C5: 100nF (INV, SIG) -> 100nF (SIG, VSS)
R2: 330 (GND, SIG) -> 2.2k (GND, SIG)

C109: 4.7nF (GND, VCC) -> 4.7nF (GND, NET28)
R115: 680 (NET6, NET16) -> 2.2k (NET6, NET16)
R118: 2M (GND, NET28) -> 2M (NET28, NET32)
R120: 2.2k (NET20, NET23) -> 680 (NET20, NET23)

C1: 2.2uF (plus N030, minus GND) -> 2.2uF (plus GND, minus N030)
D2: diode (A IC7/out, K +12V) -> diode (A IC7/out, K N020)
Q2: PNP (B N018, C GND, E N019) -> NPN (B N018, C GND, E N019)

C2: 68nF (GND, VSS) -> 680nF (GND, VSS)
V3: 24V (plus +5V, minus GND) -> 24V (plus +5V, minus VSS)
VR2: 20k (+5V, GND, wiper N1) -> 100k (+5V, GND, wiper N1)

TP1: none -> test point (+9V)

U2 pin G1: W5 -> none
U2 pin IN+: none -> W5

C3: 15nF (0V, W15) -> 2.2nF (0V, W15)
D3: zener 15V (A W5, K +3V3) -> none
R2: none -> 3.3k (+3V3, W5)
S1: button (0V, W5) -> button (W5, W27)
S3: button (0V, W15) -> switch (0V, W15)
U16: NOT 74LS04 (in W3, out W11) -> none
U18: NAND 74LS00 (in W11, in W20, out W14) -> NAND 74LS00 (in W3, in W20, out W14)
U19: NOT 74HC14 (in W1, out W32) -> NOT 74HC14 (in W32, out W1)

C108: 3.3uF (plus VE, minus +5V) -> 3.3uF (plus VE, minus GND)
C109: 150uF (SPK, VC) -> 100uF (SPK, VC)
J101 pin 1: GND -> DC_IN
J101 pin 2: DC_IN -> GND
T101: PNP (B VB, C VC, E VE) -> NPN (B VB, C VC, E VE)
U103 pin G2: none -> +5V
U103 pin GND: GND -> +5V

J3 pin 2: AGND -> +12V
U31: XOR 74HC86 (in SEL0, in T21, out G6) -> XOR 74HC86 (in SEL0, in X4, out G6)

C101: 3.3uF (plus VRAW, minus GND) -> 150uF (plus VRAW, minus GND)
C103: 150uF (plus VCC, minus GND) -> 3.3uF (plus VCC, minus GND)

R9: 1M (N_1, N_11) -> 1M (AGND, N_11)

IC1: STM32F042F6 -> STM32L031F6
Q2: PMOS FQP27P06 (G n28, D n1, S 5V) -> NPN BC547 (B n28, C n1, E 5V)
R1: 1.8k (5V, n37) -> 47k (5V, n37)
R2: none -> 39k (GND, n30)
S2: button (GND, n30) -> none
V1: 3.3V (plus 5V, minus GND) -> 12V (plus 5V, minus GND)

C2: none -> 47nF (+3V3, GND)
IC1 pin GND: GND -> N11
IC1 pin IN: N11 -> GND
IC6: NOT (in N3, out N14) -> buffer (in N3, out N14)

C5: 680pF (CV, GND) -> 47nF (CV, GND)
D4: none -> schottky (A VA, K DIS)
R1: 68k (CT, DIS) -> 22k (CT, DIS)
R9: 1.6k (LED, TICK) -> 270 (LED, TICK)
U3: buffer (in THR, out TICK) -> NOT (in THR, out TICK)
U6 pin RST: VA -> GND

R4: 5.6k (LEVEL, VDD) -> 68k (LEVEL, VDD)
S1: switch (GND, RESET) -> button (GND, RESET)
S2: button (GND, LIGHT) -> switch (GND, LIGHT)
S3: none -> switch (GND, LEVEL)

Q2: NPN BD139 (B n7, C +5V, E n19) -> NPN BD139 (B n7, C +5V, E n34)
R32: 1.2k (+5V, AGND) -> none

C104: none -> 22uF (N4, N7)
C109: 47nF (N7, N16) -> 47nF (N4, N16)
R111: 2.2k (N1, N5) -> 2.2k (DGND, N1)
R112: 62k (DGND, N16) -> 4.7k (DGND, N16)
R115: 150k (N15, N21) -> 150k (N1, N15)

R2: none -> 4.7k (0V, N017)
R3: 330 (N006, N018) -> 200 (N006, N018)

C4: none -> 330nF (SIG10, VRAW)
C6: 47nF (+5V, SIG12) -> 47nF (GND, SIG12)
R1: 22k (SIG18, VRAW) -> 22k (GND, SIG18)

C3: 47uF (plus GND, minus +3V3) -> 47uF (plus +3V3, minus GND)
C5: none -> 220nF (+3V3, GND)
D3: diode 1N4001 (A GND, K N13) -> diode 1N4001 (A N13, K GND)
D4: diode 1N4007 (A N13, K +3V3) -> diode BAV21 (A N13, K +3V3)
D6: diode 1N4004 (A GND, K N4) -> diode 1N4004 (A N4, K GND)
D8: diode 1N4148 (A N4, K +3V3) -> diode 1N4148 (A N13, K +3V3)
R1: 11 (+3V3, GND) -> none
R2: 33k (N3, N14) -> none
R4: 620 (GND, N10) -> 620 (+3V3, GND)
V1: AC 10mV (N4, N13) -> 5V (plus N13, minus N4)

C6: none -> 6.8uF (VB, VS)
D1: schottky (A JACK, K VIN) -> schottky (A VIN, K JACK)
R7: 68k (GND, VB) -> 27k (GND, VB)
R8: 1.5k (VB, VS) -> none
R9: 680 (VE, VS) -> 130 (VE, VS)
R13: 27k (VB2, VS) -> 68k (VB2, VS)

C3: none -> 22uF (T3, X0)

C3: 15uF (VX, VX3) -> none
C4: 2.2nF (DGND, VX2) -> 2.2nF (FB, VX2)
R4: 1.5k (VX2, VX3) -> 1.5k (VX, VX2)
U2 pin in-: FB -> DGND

○ ○ ○ ○

▶ [What you need to do] Give back exactly the lines from the line holding "R9: 680 (VE, VS) -> 130 (VE, VS)" through the last line of the listing, including both.

▶ [Output for this task]
R9: 680 (VE, VS) -> 130 (VE, VS)
R13: 27k (VB2, VS) -> 68k (VB2, VS)

C3: none -> 22uF (T3, X0)

C3: 15uF (VX, VX3) -> none
C4: 2.2nF (DGND, VX2) -> 2.2nF (FB, VX2)
R4: 1.5k (VX2, VX3) -> 1.5k (VX, VX2)
U2 pin in-: FB -> DGND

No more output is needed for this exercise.